--- start of Recorded data ---
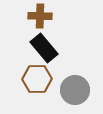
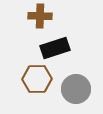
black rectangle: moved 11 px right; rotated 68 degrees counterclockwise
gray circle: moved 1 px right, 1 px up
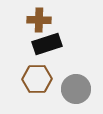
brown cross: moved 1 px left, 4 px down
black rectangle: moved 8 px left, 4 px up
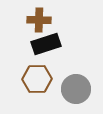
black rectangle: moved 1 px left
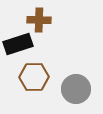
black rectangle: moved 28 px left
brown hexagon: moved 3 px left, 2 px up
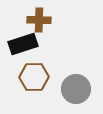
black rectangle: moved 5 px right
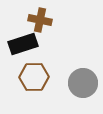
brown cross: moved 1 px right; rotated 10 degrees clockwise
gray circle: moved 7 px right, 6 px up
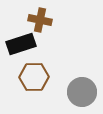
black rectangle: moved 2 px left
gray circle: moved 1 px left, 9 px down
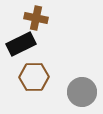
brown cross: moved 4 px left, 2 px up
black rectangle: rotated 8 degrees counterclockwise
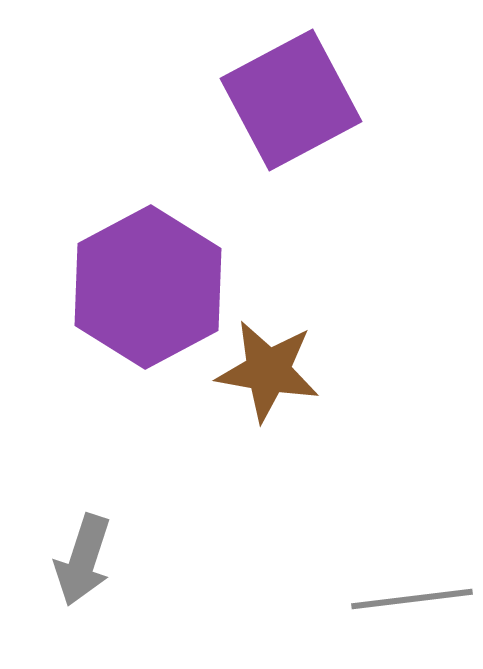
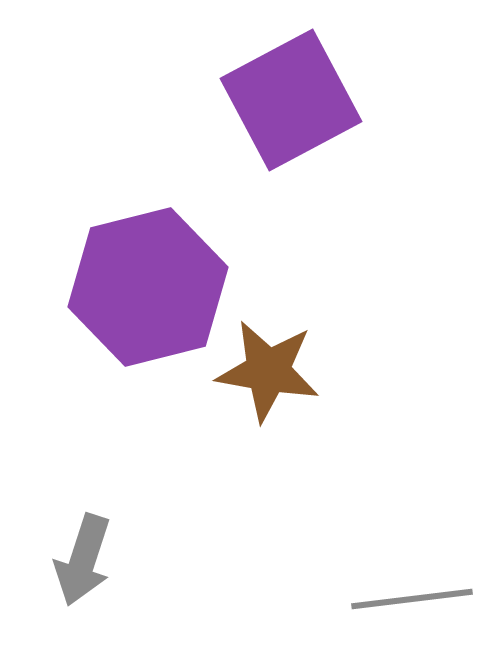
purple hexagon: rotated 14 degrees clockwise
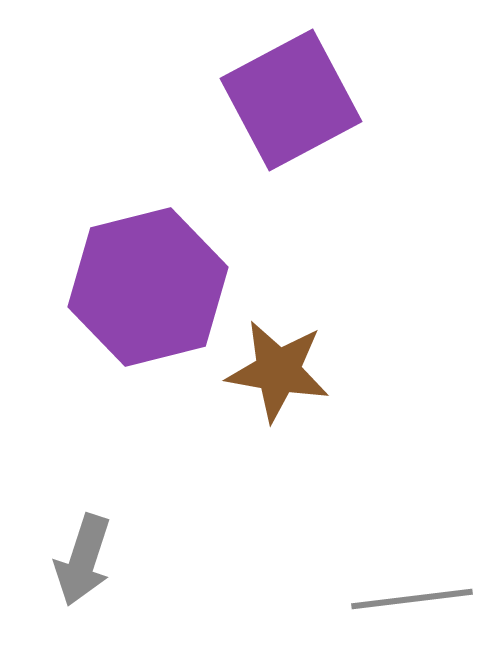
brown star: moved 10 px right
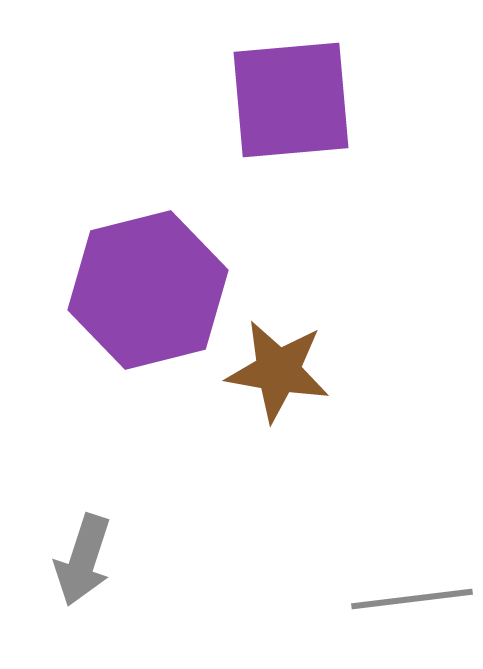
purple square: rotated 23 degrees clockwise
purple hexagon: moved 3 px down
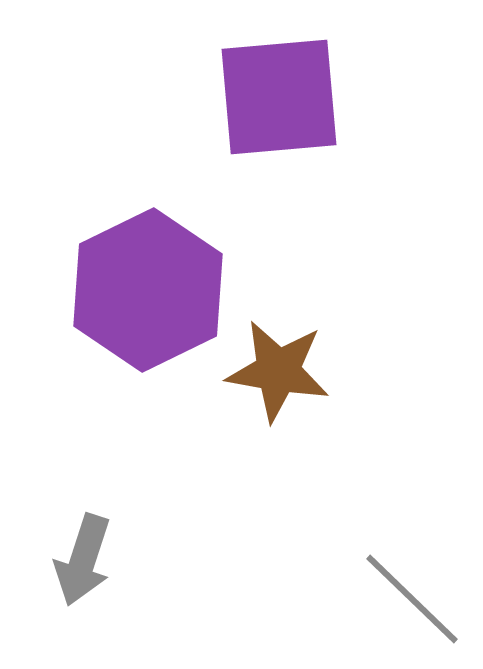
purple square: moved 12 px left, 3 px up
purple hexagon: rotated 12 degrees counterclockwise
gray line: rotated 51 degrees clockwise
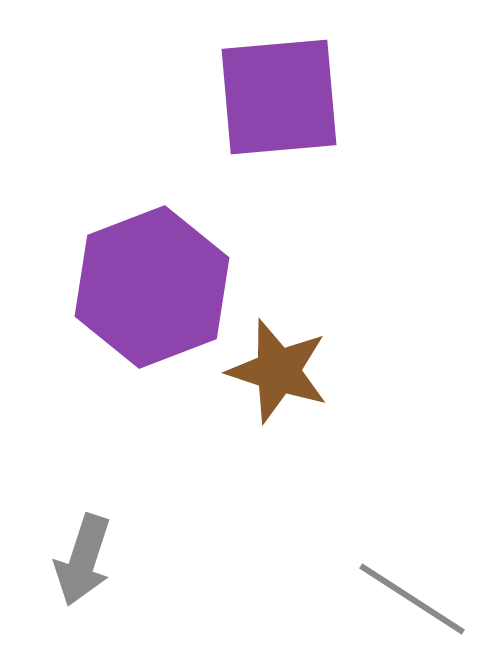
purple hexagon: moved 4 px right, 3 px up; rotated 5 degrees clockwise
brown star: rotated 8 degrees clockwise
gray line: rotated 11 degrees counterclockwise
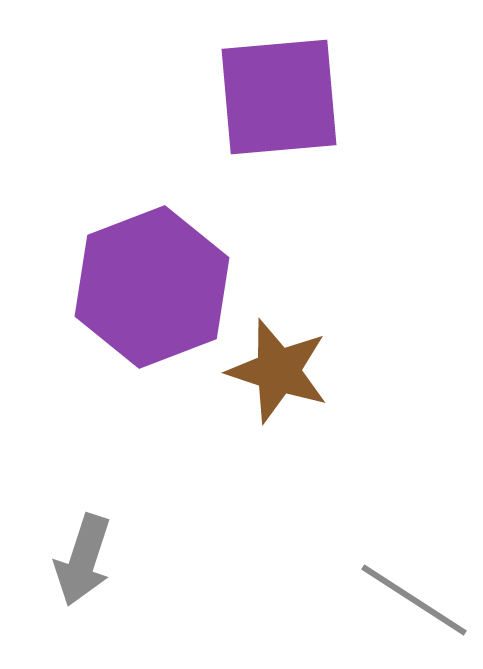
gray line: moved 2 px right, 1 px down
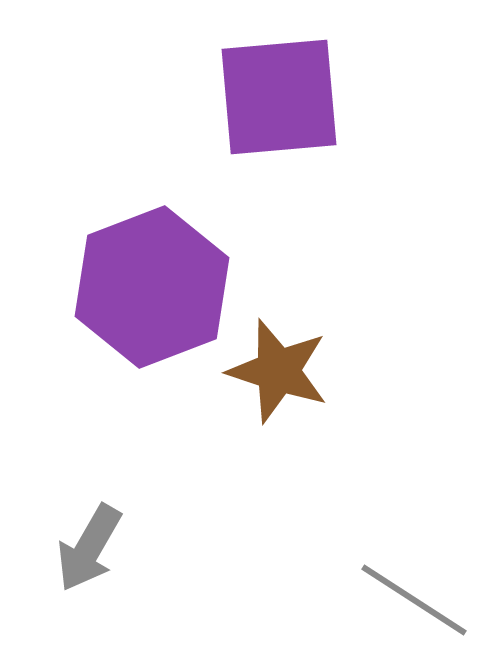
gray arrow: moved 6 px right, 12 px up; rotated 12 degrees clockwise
--- end of Recorded data ---
- **Request**
Print the lines from the one containing "black rectangle: moved 2 px left" through the one containing "gray line: rotated 51 degrees clockwise", both included, leaving out the pictures.

- **Finished task**
black rectangle: moved 2 px left
gray circle: moved 1 px left, 9 px down
brown cross: moved 4 px left, 2 px up
black rectangle: rotated 8 degrees counterclockwise
purple hexagon: rotated 14 degrees clockwise
brown star: moved 10 px right
purple square: rotated 23 degrees clockwise
purple hexagon: moved 3 px down
purple square: moved 12 px left, 3 px up
purple hexagon: rotated 12 degrees counterclockwise
gray line: rotated 51 degrees clockwise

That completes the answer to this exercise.